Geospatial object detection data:
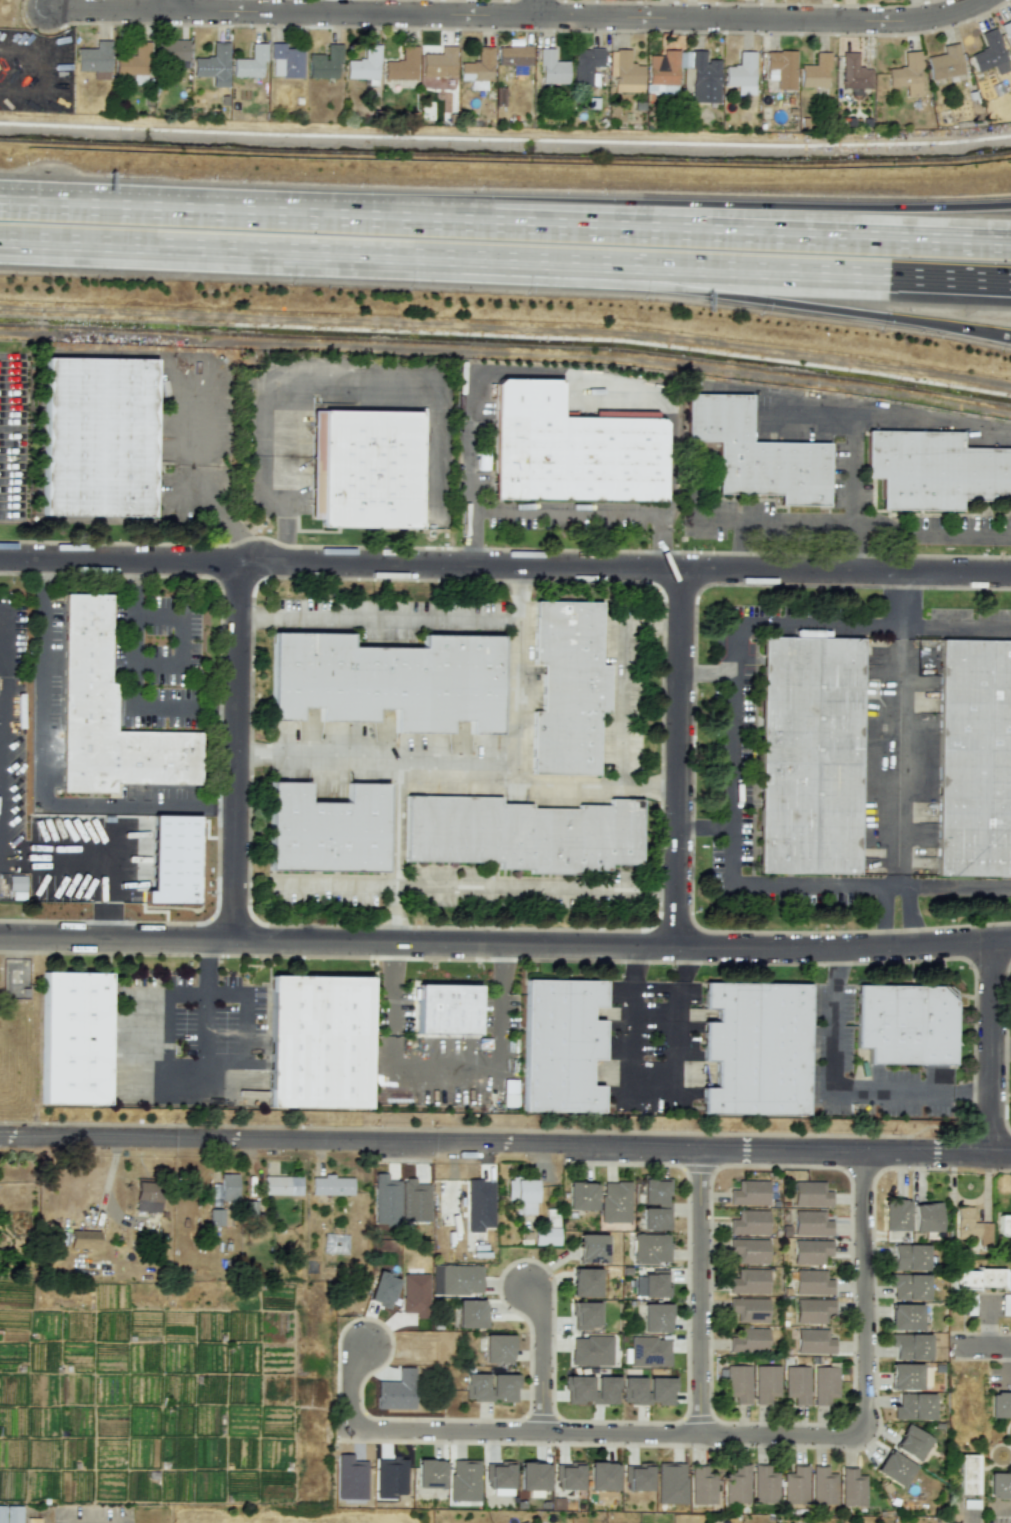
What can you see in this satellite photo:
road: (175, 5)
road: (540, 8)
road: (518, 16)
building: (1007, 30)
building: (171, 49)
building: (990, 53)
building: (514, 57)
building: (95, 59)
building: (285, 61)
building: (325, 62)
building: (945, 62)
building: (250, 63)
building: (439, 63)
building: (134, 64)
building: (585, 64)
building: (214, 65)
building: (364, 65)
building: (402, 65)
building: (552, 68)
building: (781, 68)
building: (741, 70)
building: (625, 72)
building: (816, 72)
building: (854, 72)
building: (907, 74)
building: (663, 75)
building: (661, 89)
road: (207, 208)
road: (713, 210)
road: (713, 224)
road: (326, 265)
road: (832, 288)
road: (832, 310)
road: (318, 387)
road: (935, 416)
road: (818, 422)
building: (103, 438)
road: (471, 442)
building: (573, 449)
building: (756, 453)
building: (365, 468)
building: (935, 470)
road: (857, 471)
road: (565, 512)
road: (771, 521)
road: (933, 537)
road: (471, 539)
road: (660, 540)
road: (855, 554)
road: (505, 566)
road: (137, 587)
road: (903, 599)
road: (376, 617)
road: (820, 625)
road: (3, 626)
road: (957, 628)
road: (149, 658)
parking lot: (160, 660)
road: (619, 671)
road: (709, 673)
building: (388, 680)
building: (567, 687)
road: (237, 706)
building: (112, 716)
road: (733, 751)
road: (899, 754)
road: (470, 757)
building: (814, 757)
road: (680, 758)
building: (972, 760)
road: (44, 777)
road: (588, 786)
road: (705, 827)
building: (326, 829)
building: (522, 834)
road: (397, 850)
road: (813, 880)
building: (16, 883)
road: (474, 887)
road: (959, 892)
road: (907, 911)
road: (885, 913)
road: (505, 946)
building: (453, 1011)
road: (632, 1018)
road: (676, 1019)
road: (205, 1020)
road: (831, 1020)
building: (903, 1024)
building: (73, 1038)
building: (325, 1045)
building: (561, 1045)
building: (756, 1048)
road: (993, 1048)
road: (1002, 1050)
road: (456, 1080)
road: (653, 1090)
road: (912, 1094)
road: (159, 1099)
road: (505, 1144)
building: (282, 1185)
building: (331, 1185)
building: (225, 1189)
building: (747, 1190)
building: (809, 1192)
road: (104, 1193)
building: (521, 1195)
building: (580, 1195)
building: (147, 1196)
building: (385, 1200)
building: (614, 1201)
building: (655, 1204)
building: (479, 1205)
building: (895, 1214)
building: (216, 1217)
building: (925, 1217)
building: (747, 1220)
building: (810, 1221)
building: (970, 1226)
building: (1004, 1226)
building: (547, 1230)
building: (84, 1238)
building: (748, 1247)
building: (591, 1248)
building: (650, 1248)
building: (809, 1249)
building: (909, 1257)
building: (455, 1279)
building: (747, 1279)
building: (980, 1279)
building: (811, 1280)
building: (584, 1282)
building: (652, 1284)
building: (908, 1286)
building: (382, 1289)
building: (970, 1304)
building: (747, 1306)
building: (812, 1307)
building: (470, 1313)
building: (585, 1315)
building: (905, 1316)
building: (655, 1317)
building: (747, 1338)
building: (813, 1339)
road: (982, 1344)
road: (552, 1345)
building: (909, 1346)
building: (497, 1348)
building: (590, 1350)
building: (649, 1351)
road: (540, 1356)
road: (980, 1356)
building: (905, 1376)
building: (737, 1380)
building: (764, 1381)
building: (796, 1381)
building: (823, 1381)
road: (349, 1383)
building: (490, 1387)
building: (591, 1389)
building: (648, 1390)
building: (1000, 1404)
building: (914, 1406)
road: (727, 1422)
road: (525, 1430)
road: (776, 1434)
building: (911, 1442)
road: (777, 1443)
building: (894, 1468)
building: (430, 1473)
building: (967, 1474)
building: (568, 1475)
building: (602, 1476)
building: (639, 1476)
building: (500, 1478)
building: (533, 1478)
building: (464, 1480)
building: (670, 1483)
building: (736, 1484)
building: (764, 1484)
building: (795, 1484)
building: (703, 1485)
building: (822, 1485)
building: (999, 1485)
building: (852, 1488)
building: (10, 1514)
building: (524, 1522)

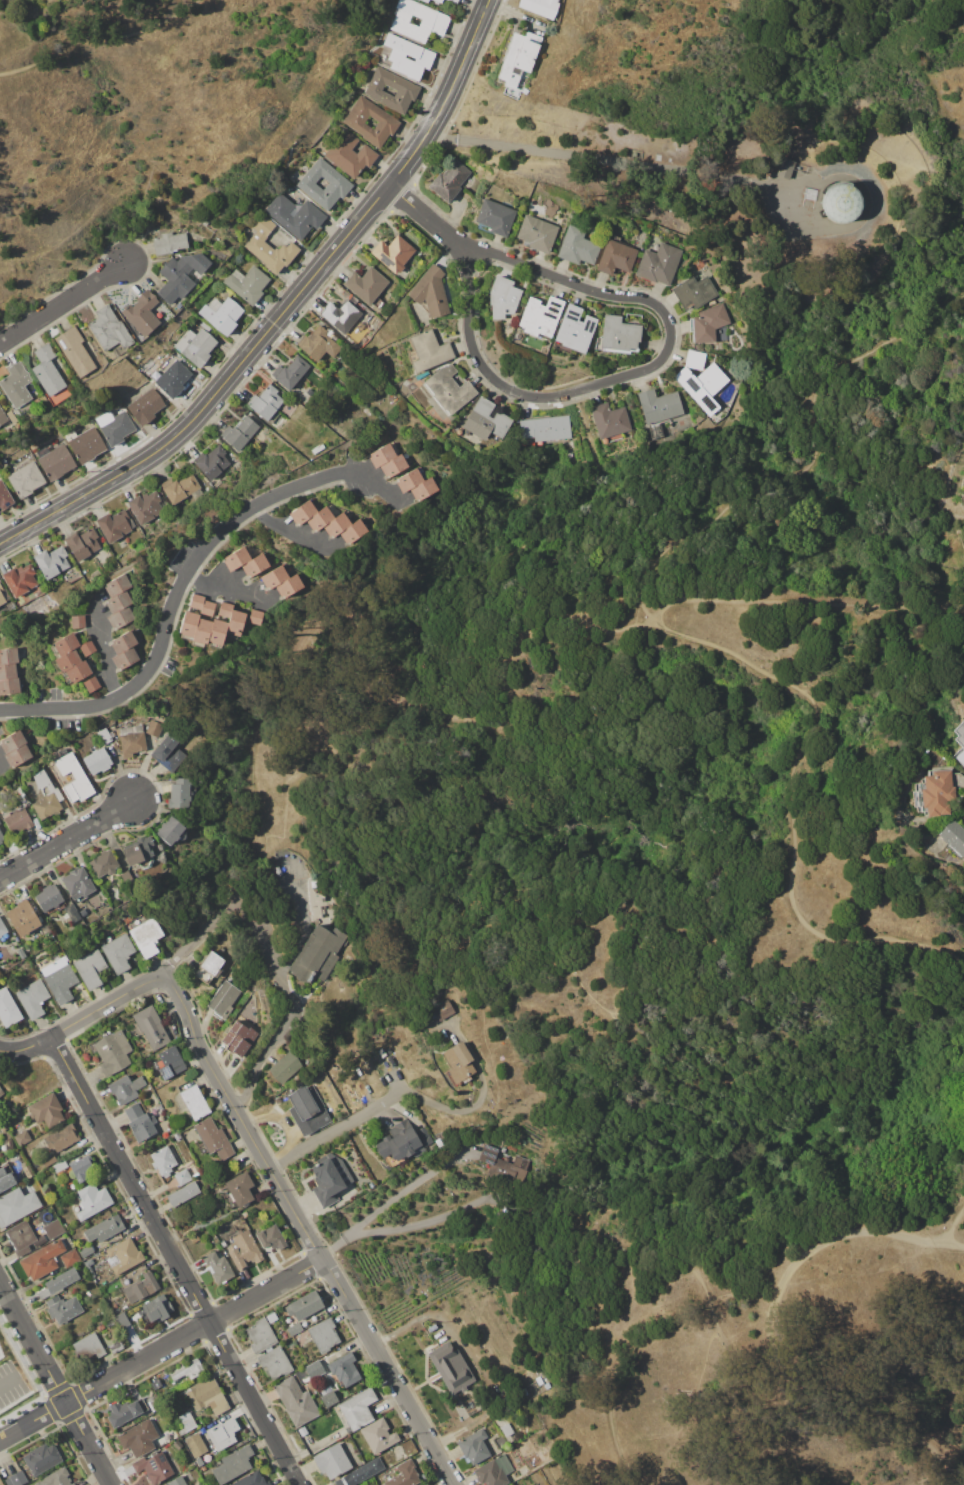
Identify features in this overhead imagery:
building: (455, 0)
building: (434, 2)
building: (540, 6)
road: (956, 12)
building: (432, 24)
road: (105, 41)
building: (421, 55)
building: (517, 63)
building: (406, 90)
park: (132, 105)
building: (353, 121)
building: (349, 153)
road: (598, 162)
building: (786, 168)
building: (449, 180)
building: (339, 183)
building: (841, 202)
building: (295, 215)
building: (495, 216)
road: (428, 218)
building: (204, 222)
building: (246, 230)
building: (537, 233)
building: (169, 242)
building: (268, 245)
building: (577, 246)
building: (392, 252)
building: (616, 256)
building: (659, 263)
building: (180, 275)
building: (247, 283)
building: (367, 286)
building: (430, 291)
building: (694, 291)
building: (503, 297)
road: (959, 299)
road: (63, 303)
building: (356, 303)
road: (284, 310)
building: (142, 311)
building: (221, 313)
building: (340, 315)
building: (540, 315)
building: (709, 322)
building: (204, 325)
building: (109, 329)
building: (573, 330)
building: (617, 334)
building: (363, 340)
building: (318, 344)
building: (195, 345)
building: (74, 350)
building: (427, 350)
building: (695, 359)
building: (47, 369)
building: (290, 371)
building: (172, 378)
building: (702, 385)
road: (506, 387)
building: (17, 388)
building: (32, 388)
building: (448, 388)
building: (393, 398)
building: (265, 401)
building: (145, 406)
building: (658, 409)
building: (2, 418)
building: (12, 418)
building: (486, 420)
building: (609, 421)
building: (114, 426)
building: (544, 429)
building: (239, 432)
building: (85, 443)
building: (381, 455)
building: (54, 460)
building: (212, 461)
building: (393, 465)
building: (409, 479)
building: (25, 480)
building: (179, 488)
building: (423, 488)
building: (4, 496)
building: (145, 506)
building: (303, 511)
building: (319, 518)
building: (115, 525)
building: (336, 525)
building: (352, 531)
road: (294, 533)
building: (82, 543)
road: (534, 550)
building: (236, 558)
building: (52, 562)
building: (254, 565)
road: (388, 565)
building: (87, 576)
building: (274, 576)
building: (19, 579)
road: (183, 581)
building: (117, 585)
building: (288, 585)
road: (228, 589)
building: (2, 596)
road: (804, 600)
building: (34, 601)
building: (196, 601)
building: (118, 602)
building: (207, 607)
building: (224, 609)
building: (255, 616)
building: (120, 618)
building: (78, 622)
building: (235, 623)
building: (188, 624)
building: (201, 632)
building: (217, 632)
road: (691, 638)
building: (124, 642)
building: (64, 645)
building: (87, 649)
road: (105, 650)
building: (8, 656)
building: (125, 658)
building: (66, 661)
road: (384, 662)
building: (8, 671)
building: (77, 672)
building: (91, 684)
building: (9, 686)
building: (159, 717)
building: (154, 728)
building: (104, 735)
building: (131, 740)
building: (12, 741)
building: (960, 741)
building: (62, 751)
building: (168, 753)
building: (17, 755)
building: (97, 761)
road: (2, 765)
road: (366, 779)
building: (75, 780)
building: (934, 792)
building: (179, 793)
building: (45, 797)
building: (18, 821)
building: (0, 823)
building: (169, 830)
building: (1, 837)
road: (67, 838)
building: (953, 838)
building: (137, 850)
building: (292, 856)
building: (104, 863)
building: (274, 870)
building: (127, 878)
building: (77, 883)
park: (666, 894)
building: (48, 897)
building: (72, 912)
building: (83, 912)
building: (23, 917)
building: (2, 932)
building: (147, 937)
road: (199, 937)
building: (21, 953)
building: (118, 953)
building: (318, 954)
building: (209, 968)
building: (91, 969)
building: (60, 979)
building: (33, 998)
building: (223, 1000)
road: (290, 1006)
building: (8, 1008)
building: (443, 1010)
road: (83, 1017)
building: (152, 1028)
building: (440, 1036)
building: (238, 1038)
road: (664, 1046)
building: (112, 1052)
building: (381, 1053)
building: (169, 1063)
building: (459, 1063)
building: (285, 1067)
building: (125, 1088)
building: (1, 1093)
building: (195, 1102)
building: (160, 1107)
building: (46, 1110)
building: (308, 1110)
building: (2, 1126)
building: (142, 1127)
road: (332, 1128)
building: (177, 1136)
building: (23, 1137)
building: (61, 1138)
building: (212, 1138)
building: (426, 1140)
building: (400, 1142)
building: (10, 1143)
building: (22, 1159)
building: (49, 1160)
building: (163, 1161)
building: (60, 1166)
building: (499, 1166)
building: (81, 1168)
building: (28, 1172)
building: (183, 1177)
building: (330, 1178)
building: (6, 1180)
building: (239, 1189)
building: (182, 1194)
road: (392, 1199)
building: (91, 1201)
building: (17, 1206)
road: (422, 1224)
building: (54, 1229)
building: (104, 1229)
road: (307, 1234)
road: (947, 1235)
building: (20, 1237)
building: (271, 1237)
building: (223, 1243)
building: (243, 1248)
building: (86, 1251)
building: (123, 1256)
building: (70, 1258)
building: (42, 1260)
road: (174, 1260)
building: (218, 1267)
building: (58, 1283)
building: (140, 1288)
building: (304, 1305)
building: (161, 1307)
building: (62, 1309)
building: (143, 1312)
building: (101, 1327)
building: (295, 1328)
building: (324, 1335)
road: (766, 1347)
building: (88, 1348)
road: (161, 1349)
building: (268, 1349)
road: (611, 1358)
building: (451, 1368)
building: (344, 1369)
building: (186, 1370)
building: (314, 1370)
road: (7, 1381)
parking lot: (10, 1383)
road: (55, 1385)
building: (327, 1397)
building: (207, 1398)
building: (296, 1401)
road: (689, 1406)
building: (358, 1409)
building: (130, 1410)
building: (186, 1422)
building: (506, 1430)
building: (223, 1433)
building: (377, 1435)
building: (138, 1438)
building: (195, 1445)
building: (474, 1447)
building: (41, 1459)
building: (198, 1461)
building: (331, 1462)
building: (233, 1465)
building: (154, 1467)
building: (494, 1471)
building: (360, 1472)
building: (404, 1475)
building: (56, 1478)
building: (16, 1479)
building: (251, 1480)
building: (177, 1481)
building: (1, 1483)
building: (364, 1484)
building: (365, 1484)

> _To do_: With "parking" as the string to match, show every line of the entries above that has it.

> _Exercise answer_:
parking lot: (160, 660)
parking lot: (10, 1383)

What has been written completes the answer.